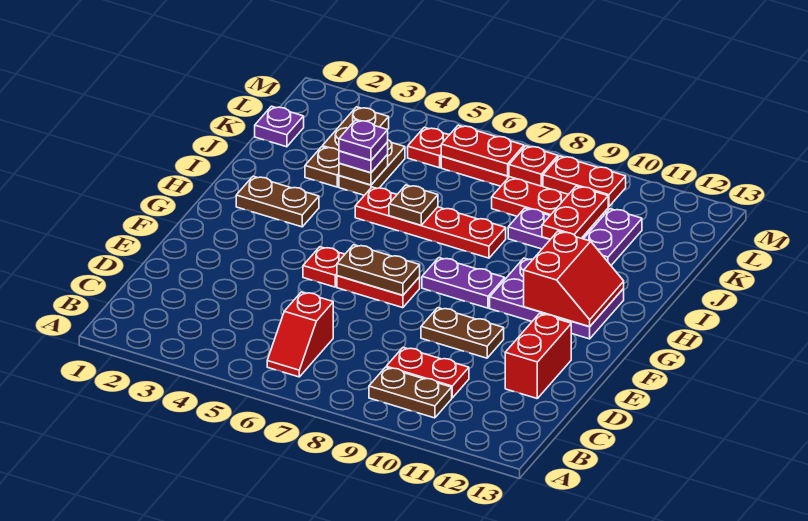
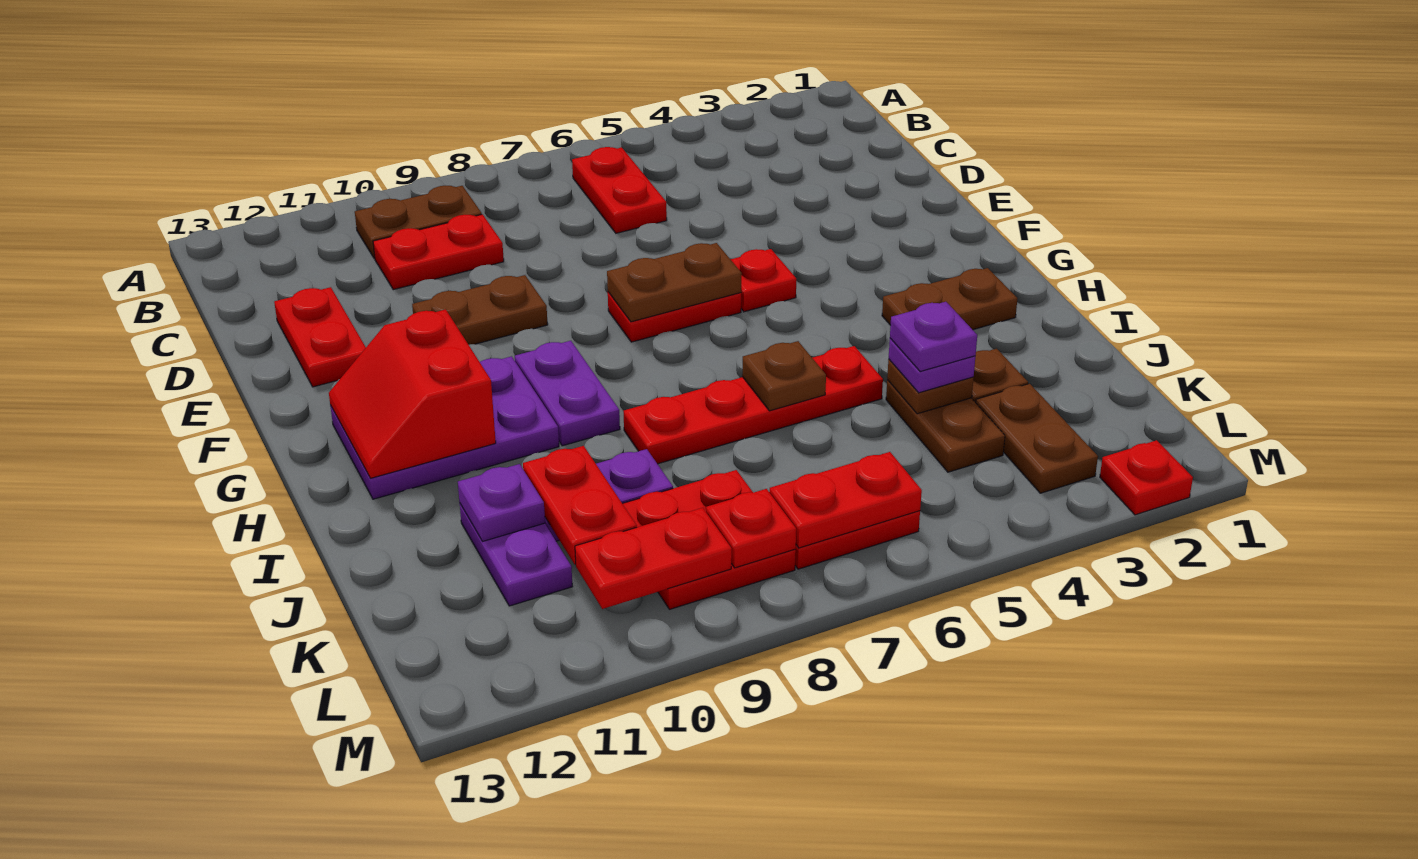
red slope B6:C6 level 1 top C -> red plate B6:C6 level 1
red brick D12:E12 level 1 -> red plate D12:E12 level 1
purple plate G8:G9 level 1 -> purple plate G9:H9 level 1
purple plate K1 level 1 -> purple plate J11 level 2
red plate L5 level 1 -> red plate M2 level 1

-=-=-

* EXERCISE BRIEF *
Print the lines of the material, exactly and only, from the line that contains "purple plate G8:G9" down to and including the final line.

* ANSWER SPACE *
purple plate G8:G9 level 1 -> purple plate G9:H9 level 1
purple plate K1 level 1 -> purple plate J11 level 2
red plate L5 level 1 -> red plate M2 level 1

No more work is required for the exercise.